▸ Task prompt:
From the data below, please reproduce exactly everything from the line that contains "R209: 3.6k (SIG11, VS) -> 22k (SIG11, VS)" down to the line that contains "D1: zener 3.3V (A N_5, K DGND) -> none", with both ends included.
===== Study material
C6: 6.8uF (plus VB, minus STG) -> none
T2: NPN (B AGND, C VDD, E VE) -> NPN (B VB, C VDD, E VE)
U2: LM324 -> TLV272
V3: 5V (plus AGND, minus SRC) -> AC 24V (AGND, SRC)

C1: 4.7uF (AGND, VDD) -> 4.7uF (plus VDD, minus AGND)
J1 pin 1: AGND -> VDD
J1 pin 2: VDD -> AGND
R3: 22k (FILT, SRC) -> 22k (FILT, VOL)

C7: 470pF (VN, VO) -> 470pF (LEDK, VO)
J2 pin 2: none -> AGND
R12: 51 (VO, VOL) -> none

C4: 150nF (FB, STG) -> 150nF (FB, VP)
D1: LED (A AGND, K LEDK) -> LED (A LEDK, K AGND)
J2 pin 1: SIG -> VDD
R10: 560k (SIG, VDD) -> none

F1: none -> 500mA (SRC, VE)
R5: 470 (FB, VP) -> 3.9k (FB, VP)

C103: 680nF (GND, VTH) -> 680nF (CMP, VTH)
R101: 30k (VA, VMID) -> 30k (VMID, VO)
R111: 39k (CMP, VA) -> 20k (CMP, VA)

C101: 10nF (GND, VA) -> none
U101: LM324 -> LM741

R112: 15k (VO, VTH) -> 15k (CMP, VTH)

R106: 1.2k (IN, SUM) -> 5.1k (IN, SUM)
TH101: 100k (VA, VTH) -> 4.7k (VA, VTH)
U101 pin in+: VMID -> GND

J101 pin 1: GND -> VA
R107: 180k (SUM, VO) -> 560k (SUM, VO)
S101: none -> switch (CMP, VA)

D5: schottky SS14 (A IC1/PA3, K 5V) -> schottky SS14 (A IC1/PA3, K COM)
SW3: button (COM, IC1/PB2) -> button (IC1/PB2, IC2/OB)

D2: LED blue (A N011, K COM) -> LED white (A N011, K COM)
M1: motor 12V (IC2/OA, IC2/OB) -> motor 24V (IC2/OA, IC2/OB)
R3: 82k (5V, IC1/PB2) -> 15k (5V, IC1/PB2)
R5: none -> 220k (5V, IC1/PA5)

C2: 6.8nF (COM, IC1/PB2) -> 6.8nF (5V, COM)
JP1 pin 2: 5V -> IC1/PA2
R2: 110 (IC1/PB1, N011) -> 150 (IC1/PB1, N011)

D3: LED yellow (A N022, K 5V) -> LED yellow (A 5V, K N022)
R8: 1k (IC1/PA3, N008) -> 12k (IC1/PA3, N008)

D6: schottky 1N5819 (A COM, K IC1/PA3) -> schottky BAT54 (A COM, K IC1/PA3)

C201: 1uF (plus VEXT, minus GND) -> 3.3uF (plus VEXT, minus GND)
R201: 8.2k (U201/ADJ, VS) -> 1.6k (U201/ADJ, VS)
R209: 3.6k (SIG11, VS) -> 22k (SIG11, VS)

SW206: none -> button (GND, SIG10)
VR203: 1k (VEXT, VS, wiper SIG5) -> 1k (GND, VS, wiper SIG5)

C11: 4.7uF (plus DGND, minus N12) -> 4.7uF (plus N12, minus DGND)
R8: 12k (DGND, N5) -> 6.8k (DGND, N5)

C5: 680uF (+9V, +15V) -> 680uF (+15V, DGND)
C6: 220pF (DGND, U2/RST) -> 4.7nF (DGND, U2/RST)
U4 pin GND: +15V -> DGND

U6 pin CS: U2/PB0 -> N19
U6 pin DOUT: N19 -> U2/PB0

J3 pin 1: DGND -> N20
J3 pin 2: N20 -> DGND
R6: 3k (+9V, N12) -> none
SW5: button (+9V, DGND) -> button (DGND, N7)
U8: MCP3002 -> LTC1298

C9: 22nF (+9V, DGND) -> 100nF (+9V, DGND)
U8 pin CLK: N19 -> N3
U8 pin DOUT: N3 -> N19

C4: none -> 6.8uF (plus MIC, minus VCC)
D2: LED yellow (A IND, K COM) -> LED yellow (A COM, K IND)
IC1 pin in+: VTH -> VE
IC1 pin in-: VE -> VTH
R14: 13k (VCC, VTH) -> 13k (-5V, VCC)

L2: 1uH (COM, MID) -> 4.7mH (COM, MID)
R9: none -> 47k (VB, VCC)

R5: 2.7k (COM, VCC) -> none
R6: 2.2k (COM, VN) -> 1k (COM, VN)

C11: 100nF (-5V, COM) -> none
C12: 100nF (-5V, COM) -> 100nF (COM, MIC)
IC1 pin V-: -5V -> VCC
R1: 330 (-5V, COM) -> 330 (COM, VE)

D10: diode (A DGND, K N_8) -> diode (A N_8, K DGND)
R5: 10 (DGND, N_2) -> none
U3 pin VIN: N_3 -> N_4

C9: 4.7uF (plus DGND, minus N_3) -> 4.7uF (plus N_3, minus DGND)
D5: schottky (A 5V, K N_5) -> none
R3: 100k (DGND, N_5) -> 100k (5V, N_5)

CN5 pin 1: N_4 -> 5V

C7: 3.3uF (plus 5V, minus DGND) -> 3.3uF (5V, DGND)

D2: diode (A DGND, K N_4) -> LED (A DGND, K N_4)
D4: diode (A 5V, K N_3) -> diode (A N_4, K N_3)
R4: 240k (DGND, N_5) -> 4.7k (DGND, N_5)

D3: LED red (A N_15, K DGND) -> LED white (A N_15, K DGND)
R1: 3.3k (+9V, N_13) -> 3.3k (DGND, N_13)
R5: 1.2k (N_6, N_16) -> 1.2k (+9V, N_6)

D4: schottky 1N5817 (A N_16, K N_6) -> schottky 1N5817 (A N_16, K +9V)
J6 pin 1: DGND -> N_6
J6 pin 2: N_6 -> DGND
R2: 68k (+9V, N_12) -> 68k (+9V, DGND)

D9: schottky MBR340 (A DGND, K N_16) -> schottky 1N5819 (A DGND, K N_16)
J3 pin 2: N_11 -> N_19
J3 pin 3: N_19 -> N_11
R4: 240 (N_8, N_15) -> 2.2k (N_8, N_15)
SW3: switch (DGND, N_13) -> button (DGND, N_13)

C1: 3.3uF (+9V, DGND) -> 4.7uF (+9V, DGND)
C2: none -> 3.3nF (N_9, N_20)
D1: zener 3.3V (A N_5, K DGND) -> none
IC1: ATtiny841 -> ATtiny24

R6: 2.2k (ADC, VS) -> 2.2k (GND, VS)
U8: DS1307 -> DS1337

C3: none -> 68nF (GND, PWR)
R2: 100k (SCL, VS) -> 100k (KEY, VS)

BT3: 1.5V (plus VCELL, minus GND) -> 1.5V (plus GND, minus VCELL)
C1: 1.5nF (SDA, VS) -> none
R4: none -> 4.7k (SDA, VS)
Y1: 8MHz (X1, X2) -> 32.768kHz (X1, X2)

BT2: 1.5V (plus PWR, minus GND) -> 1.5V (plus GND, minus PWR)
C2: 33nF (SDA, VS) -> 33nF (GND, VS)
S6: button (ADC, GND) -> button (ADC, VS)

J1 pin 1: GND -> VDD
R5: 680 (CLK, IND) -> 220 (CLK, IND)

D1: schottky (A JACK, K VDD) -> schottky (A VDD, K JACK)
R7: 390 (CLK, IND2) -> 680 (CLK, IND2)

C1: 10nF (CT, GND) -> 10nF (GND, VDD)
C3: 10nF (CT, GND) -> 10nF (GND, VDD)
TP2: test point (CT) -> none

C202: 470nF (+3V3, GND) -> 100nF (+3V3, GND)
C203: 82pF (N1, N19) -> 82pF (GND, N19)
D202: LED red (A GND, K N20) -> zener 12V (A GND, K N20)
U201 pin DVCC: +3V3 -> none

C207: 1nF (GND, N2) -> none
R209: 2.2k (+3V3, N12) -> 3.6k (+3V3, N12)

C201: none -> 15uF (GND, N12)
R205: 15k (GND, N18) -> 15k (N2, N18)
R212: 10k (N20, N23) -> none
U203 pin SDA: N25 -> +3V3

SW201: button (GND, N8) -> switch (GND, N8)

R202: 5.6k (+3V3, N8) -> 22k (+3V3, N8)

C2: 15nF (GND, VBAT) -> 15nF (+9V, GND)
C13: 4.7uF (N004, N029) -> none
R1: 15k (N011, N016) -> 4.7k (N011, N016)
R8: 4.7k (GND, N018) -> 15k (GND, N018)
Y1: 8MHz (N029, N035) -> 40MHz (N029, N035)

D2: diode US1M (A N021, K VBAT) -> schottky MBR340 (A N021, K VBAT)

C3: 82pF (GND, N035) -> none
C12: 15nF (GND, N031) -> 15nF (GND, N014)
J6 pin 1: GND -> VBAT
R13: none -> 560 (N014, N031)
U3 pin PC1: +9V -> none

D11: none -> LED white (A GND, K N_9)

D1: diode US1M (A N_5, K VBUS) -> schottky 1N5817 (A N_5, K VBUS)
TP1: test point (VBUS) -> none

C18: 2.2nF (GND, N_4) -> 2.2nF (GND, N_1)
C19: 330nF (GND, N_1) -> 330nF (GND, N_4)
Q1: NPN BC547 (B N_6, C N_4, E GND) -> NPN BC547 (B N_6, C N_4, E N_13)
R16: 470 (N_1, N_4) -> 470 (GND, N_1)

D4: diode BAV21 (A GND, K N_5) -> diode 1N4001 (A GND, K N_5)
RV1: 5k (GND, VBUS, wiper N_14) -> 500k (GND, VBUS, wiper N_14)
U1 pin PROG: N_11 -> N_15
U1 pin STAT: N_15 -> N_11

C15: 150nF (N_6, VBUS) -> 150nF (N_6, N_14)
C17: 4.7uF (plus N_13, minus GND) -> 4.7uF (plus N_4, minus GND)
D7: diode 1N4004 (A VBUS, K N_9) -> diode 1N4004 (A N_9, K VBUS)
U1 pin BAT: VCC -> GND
==========
▸ Expected answer:
R209: 3.6k (SIG11, VS) -> 22k (SIG11, VS)

SW206: none -> button (GND, SIG10)
VR203: 1k (VEXT, VS, wiper SIG5) -> 1k (GND, VS, wiper SIG5)

C11: 4.7uF (plus DGND, minus N12) -> 4.7uF (plus N12, minus DGND)
R8: 12k (DGND, N5) -> 6.8k (DGND, N5)

C5: 680uF (+9V, +15V) -> 680uF (+15V, DGND)
C6: 220pF (DGND, U2/RST) -> 4.7nF (DGND, U2/RST)
U4 pin GND: +15V -> DGND

U6 pin CS: U2/PB0 -> N19
U6 pin DOUT: N19 -> U2/PB0

J3 pin 1: DGND -> N20
J3 pin 2: N20 -> DGND
R6: 3k (+9V, N12) -> none
SW5: button (+9V, DGND) -> button (DGND, N7)
U8: MCP3002 -> LTC1298

C9: 22nF (+9V, DGND) -> 100nF (+9V, DGND)
U8 pin CLK: N19 -> N3
U8 pin DOUT: N3 -> N19

C4: none -> 6.8uF (plus MIC, minus VCC)
D2: LED yellow (A IND, K COM) -> LED yellow (A COM, K IND)
IC1 pin in+: VTH -> VE
IC1 pin in-: VE -> VTH
R14: 13k (VCC, VTH) -> 13k (-5V, VCC)

L2: 1uH (COM, MID) -> 4.7mH (COM, MID)
R9: none -> 47k (VB, VCC)

R5: 2.7k (COM, VCC) -> none
R6: 2.2k (COM, VN) -> 1k (COM, VN)

C11: 100nF (-5V, COM) -> none
C12: 100nF (-5V, COM) -> 100nF (COM, MIC)
IC1 pin V-: -5V -> VCC
R1: 330 (-5V, COM) -> 330 (COM, VE)

D10: diode (A DGND, K N_8) -> diode (A N_8, K DGND)
R5: 10 (DGND, N_2) -> none
U3 pin VIN: N_3 -> N_4

C9: 4.7uF (plus DGND, minus N_3) -> 4.7uF (plus N_3, minus DGND)
D5: schottky (A 5V, K N_5) -> none
R3: 100k (DGND, N_5) -> 100k (5V, N_5)

CN5 pin 1: N_4 -> 5V

C7: 3.3uF (plus 5V, minus DGND) -> 3.3uF (5V, DGND)

D2: diode (A DGND, K N_4) -> LED (A DGND, K N_4)
D4: diode (A 5V, K N_3) -> diode (A N_4, K N_3)
R4: 240k (DGND, N_5) -> 4.7k (DGND, N_5)

D3: LED red (A N_15, K DGND) -> LED white (A N_15, K DGND)
R1: 3.3k (+9V, N_13) -> 3.3k (DGND, N_13)
R5: 1.2k (N_6, N_16) -> 1.2k (+9V, N_6)

D4: schottky 1N5817 (A N_16, K N_6) -> schottky 1N5817 (A N_16, K +9V)
J6 pin 1: DGND -> N_6
J6 pin 2: N_6 -> DGND
R2: 68k (+9V, N_12) -> 68k (+9V, DGND)

D9: schottky MBR340 (A DGND, K N_16) -> schottky 1N5819 (A DGND, K N_16)
J3 pin 2: N_11 -> N_19
J3 pin 3: N_19 -> N_11
R4: 240 (N_8, N_15) -> 2.2k (N_8, N_15)
SW3: switch (DGND, N_13) -> button (DGND, N_13)

C1: 3.3uF (+9V, DGND) -> 4.7uF (+9V, DGND)
C2: none -> 3.3nF (N_9, N_20)
D1: zener 3.3V (A N_5, K DGND) -> none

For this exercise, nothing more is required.